[[ Input for this task, beginning ]]

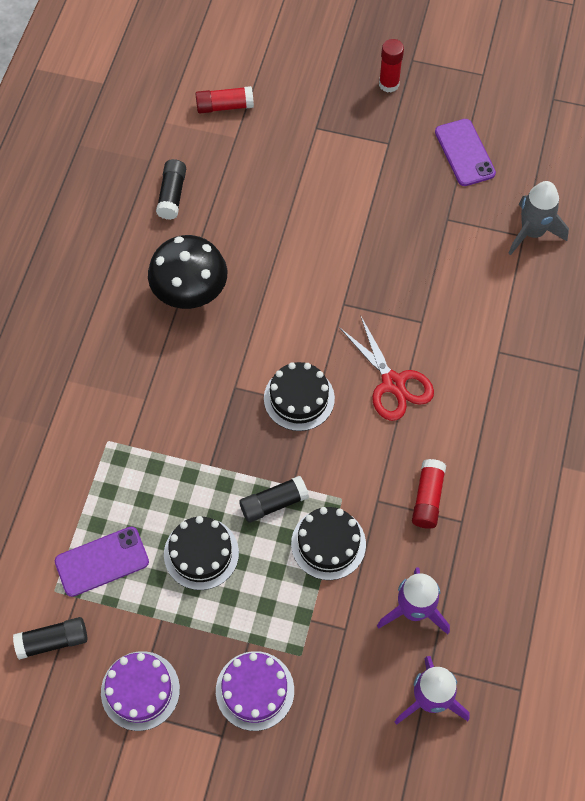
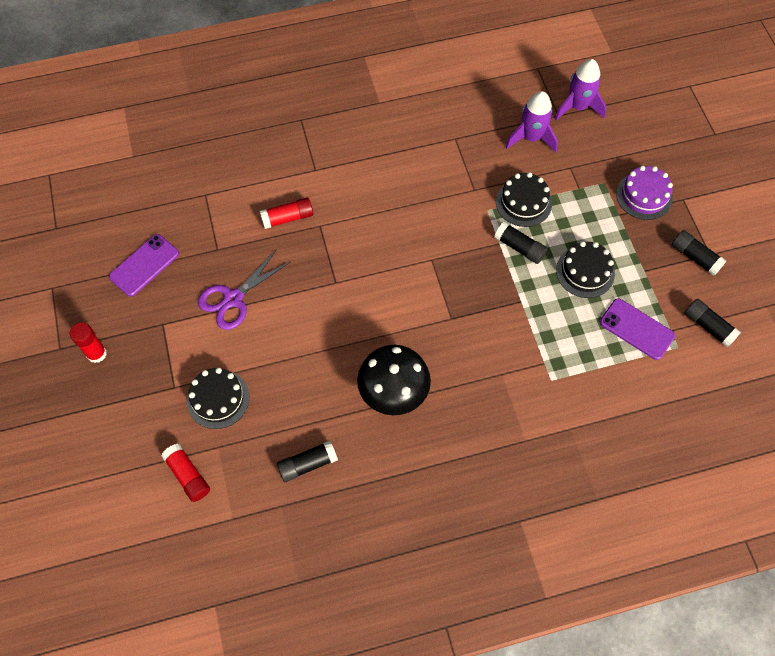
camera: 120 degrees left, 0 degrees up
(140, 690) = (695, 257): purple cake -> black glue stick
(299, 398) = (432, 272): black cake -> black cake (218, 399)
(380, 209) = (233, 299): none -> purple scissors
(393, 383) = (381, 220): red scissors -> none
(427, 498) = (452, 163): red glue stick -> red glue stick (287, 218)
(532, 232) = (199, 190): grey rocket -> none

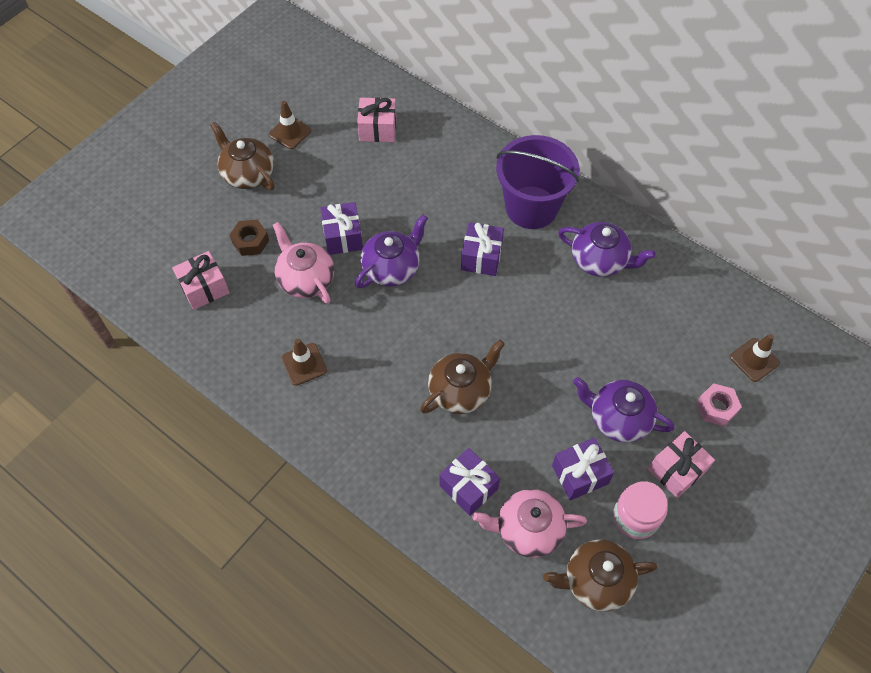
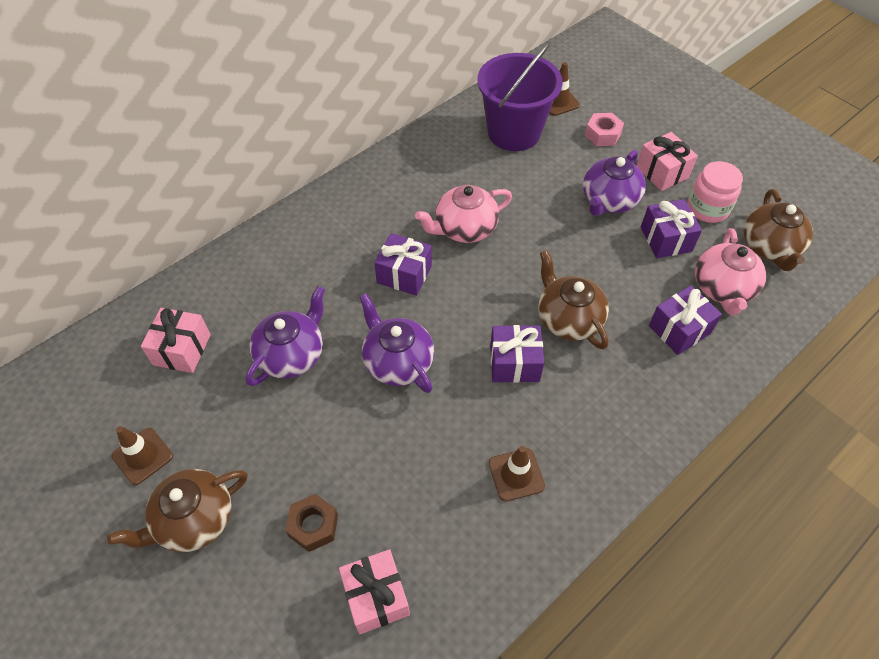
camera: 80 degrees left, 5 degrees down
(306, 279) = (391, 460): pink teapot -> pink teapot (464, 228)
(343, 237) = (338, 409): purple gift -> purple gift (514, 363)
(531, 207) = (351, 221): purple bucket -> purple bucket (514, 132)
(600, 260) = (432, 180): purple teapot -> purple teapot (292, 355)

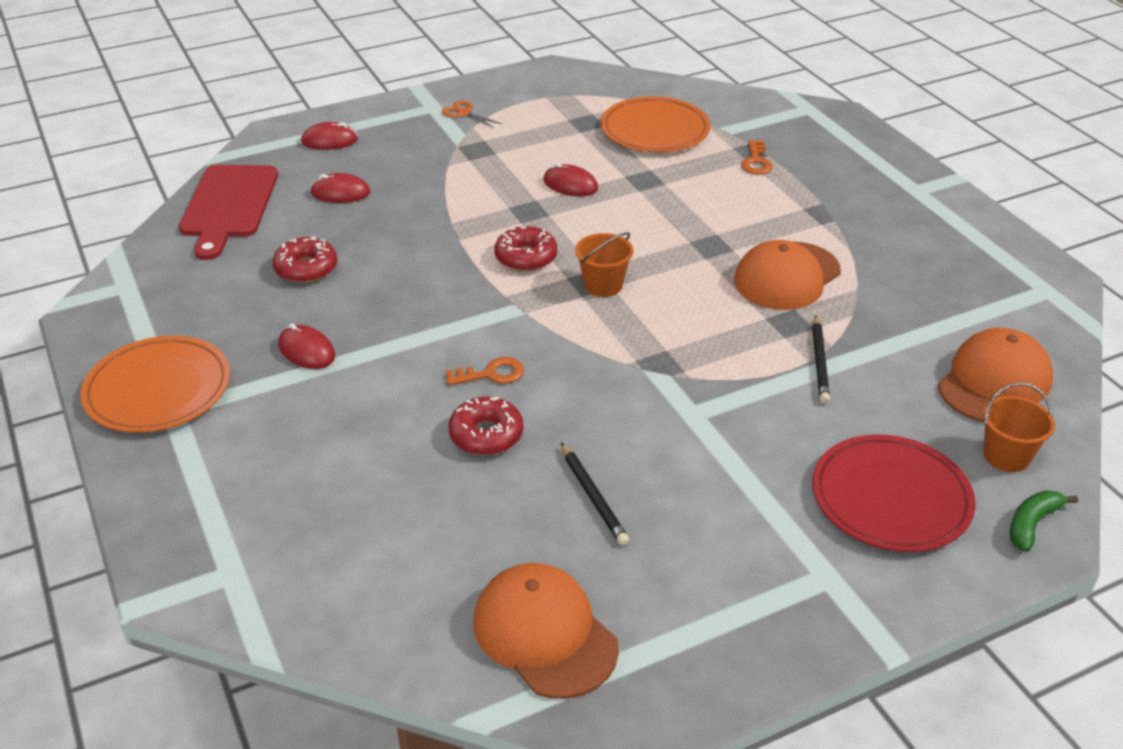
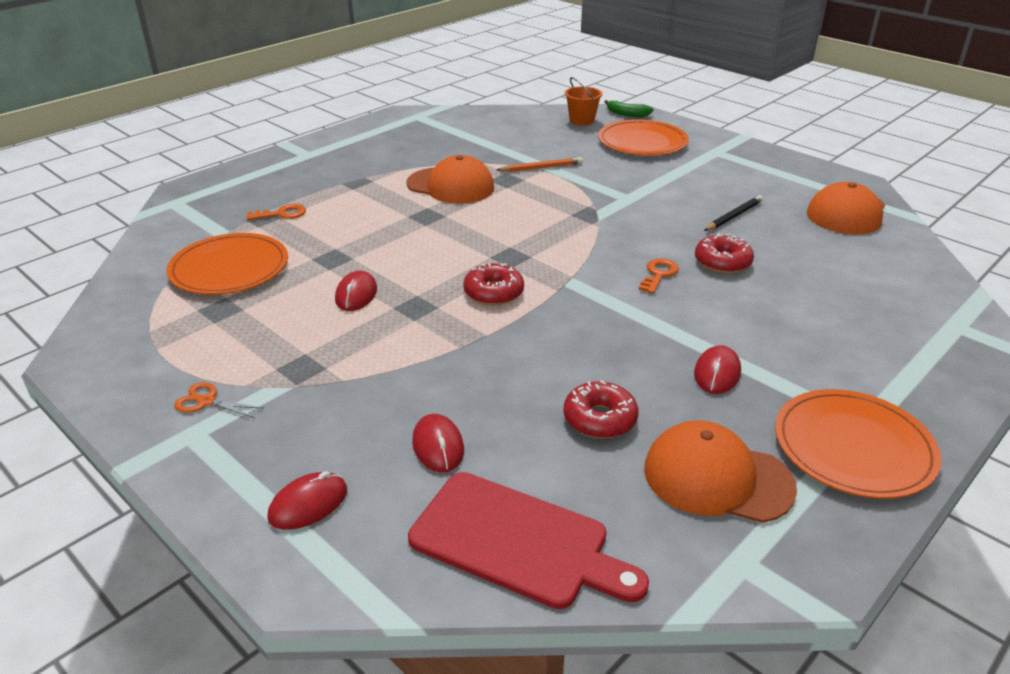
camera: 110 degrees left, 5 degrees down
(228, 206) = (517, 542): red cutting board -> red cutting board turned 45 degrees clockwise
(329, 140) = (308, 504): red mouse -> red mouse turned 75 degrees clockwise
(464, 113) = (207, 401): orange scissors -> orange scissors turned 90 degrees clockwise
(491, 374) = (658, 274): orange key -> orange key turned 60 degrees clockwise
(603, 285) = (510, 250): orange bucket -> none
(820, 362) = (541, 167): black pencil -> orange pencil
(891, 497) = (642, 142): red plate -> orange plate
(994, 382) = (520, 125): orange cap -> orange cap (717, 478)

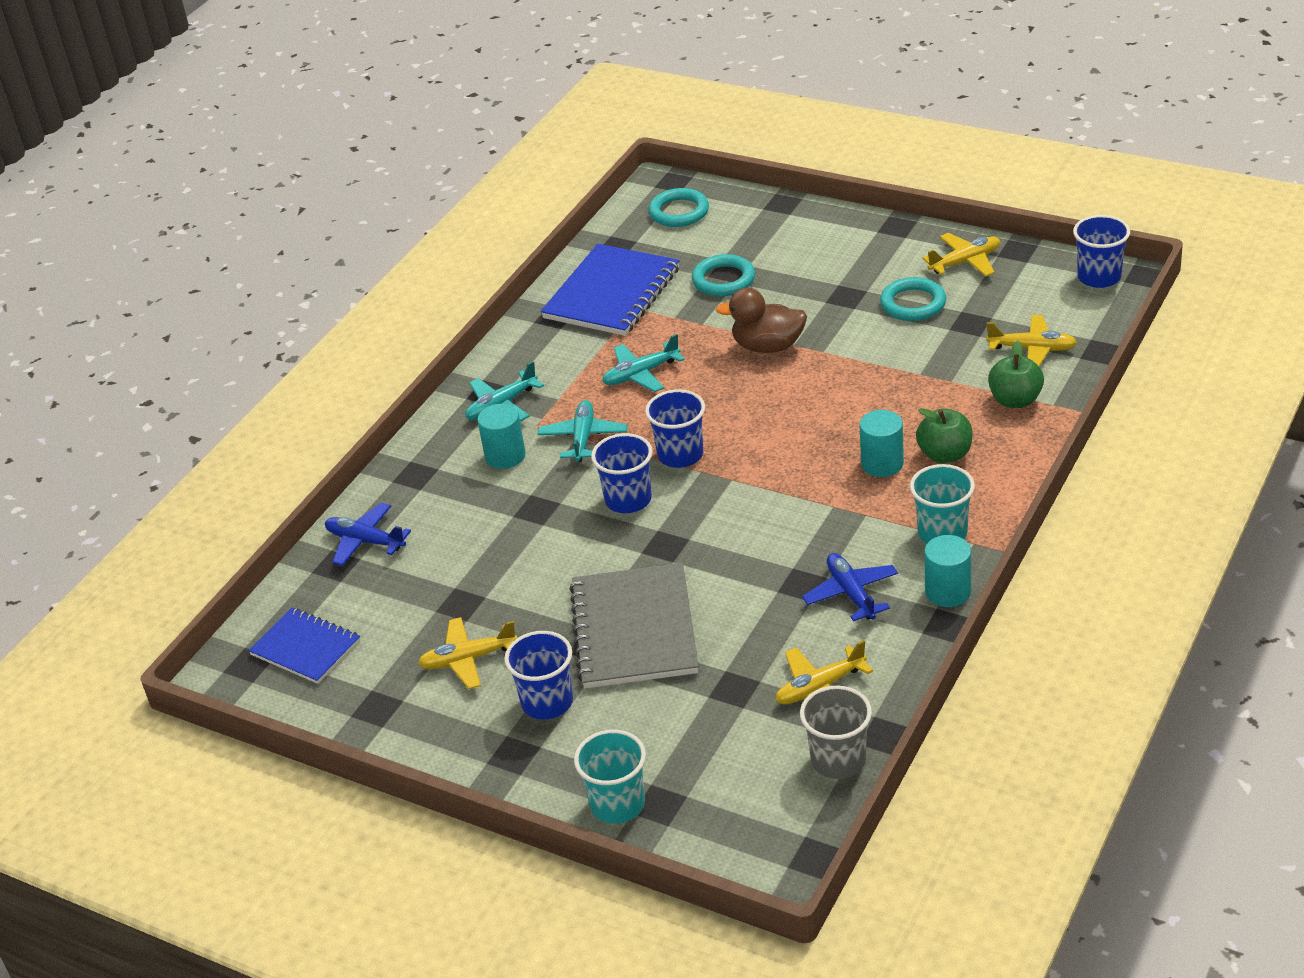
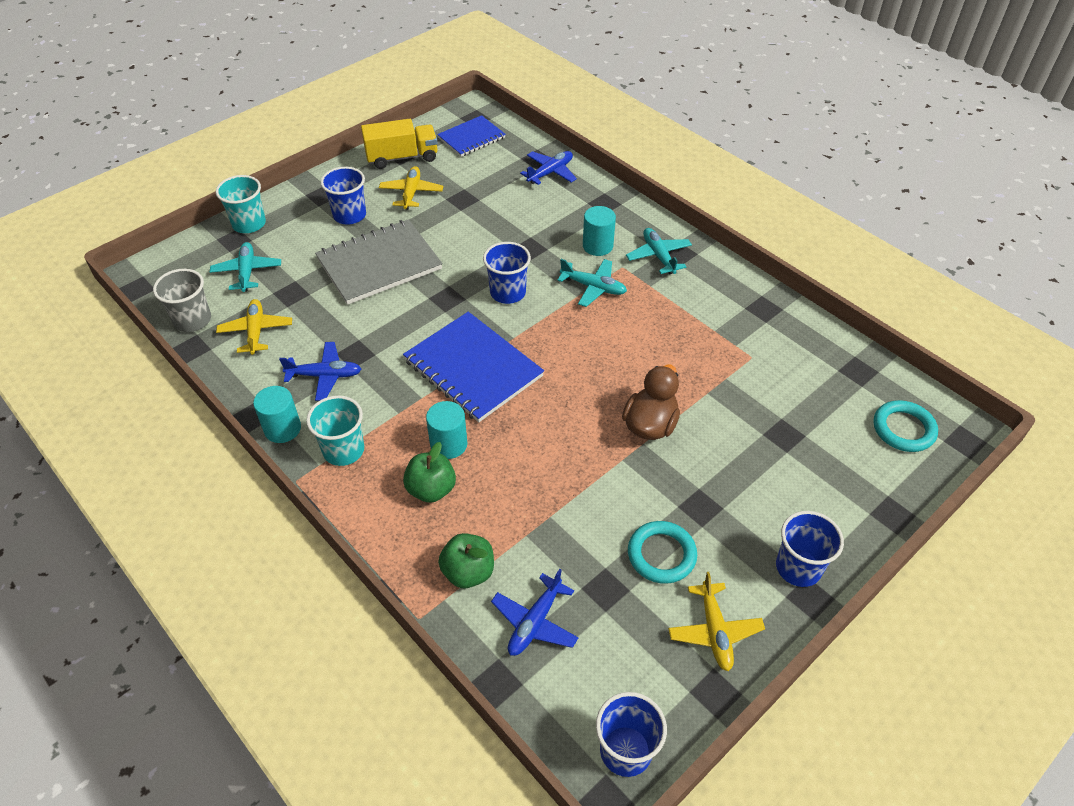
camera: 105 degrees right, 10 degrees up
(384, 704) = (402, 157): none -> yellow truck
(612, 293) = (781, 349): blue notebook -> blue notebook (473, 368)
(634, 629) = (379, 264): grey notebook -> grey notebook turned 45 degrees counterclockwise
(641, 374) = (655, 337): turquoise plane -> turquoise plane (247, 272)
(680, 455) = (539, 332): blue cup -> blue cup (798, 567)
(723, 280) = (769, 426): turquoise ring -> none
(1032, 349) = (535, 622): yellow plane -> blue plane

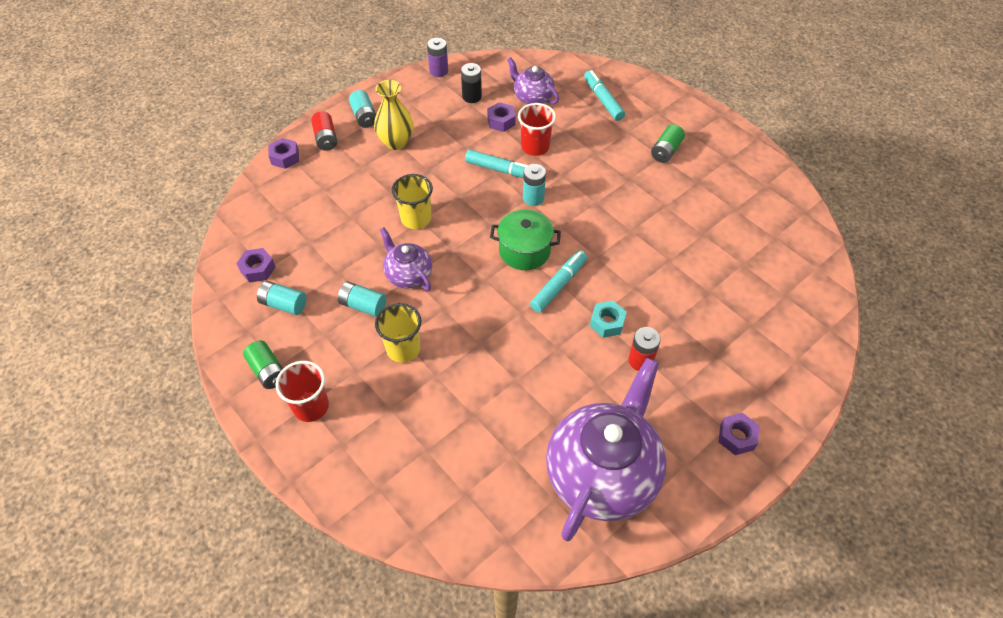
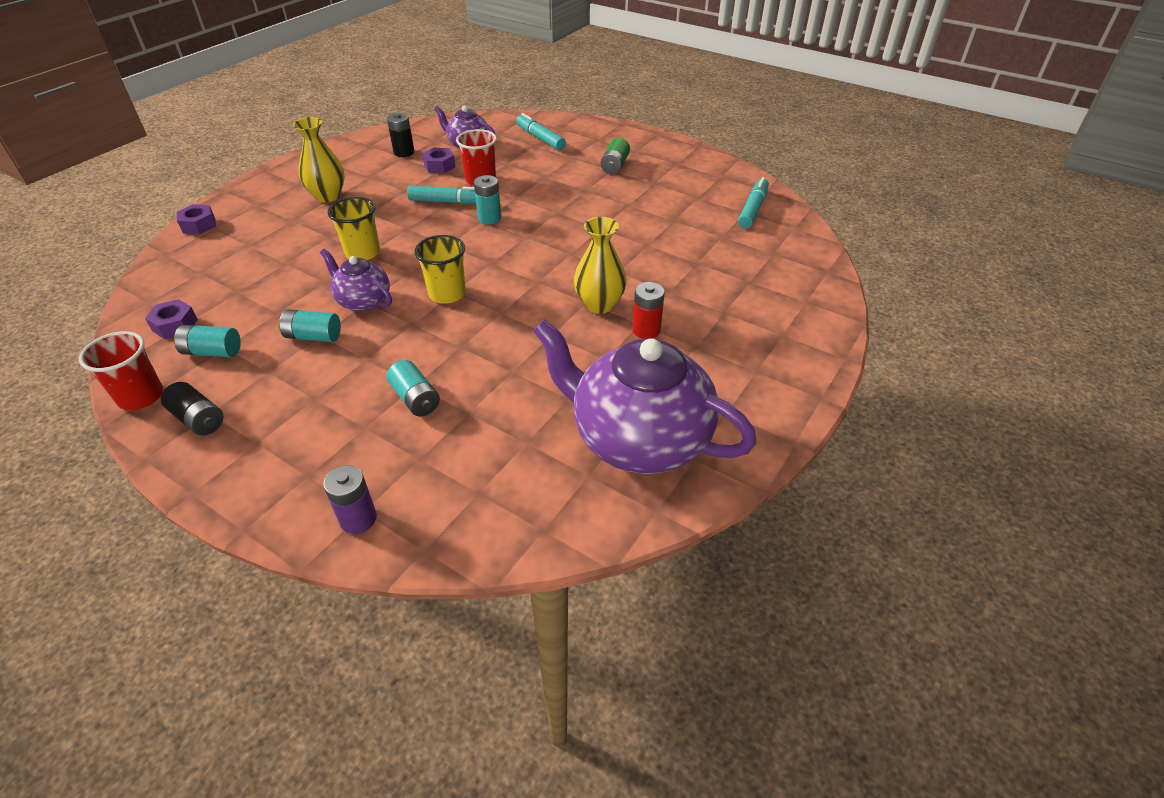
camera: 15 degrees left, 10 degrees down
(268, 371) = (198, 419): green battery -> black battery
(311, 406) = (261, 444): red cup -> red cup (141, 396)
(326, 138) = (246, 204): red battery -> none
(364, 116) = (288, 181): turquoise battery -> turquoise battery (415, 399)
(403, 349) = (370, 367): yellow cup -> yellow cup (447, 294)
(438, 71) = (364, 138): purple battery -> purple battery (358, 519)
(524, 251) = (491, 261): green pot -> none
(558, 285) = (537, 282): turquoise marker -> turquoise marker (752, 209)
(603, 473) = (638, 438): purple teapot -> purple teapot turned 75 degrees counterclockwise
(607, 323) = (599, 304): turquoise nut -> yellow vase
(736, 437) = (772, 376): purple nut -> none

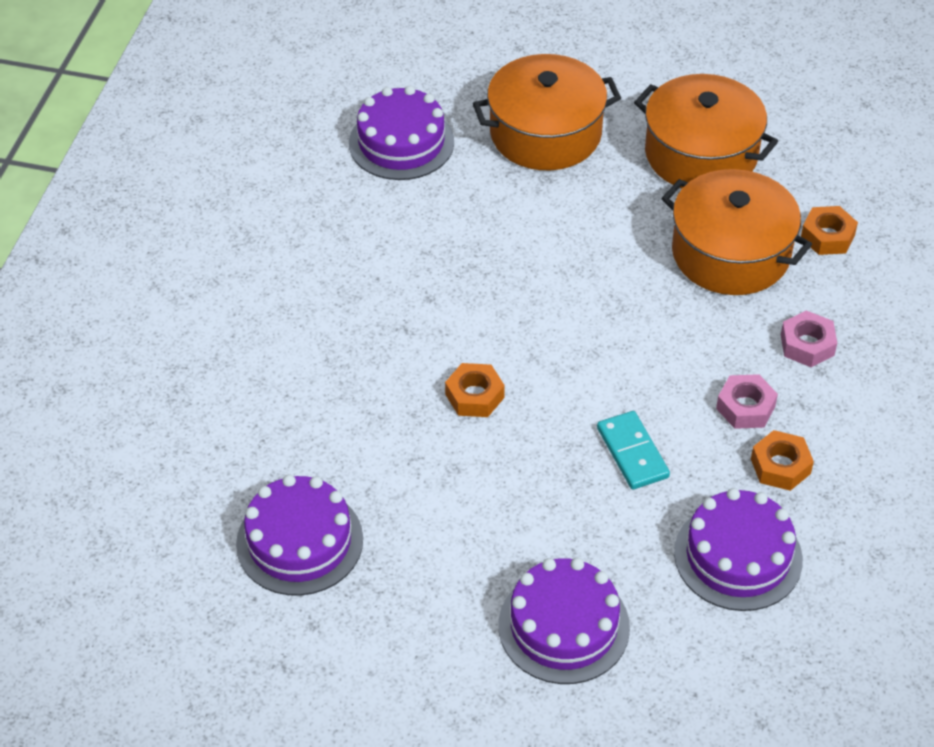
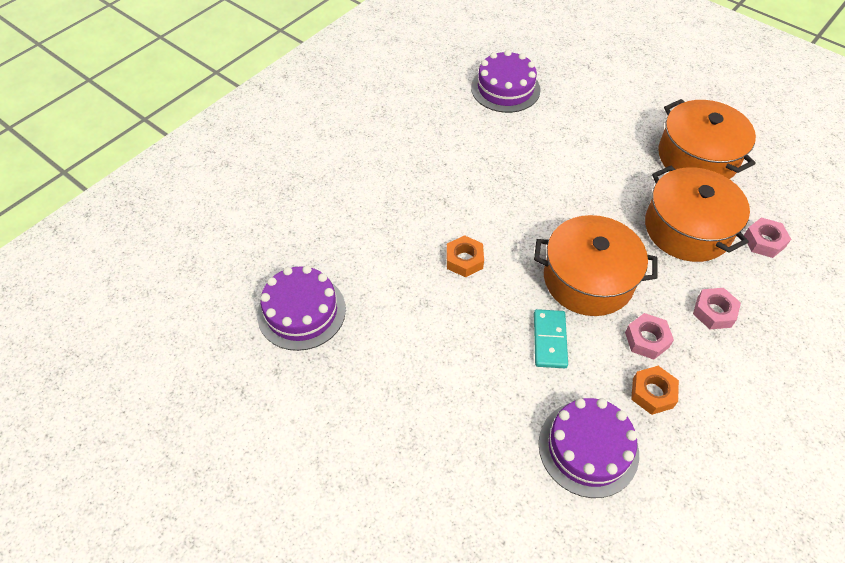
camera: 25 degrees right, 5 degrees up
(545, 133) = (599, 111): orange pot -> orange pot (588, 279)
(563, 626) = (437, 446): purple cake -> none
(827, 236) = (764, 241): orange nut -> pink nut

[[ Input for this task, end ]]

**What to do**:
Please output the data above exactly as given, omitting every picture.

**Result below**:
camera: 120 degrees left, 0 degrees up
(140, 690) = (695, 257): purple cake -> black glue stick
(299, 398) = (432, 272): black cake -> black cake (218, 399)
(380, 209) = (233, 299): none -> purple scissors
(393, 383) = (381, 220): red scissors -> none
(427, 498) = (452, 163): red glue stick -> red glue stick (287, 218)
(532, 232) = (199, 190): grey rocket -> none

camera: 80 degrees left, 5 degrees down
(306, 279) = (391, 460): pink teapot -> pink teapot (464, 228)
(343, 237) = (338, 409): purple gift -> purple gift (514, 363)
(531, 207) = (351, 221): purple bucket -> purple bucket (514, 132)
(600, 260) = (432, 180): purple teapot -> purple teapot (292, 355)

camera: 110 degrees left, 5 degrees down
(228, 206) = (517, 542): red cutting board -> red cutting board turned 45 degrees clockwise
(329, 140) = (308, 504): red mouse -> red mouse turned 75 degrees clockwise
(464, 113) = (207, 401): orange scissors -> orange scissors turned 90 degrees clockwise
(491, 374) = (658, 274): orange key -> orange key turned 60 degrees clockwise
(603, 285) = (510, 250): orange bucket -> none
(820, 362) = (541, 167): black pencil -> orange pencil
(891, 497) = (642, 142): red plate -> orange plate
(994, 382) = (520, 125): orange cap -> orange cap (717, 478)

camera: 105 degrees right, 10 degrees up
(384, 704) = (402, 157): none -> yellow truck
(612, 293) = (781, 349): blue notebook -> blue notebook (473, 368)
(634, 629) = (379, 264): grey notebook -> grey notebook turned 45 degrees counterclockwise
(641, 374) = (655, 337): turquoise plane -> turquoise plane (247, 272)
(680, 455) = (539, 332): blue cup -> blue cup (798, 567)
(723, 280) = (769, 426): turquoise ring -> none
(1032, 349) = (535, 622): yellow plane -> blue plane

camera: 15 degrees left, 10 degrees down
(268, 371) = (198, 419): green battery -> black battery
(311, 406) = (261, 444): red cup -> red cup (141, 396)
(326, 138) = (246, 204): red battery -> none
(364, 116) = (288, 181): turquoise battery -> turquoise battery (415, 399)
(403, 349) = (370, 367): yellow cup -> yellow cup (447, 294)
(438, 71) = (364, 138): purple battery -> purple battery (358, 519)
(524, 251) = (491, 261): green pot -> none
(558, 285) = (537, 282): turquoise marker -> turquoise marker (752, 209)
(603, 473) = (638, 438): purple teapot -> purple teapot turned 75 degrees counterclockwise
(607, 323) = (599, 304): turquoise nut -> yellow vase
(736, 437) = (772, 376): purple nut -> none

camera: 25 degrees right, 5 degrees up
(545, 133) = (599, 111): orange pot -> orange pot (588, 279)
(563, 626) = (437, 446): purple cake -> none
(827, 236) = (764, 241): orange nut -> pink nut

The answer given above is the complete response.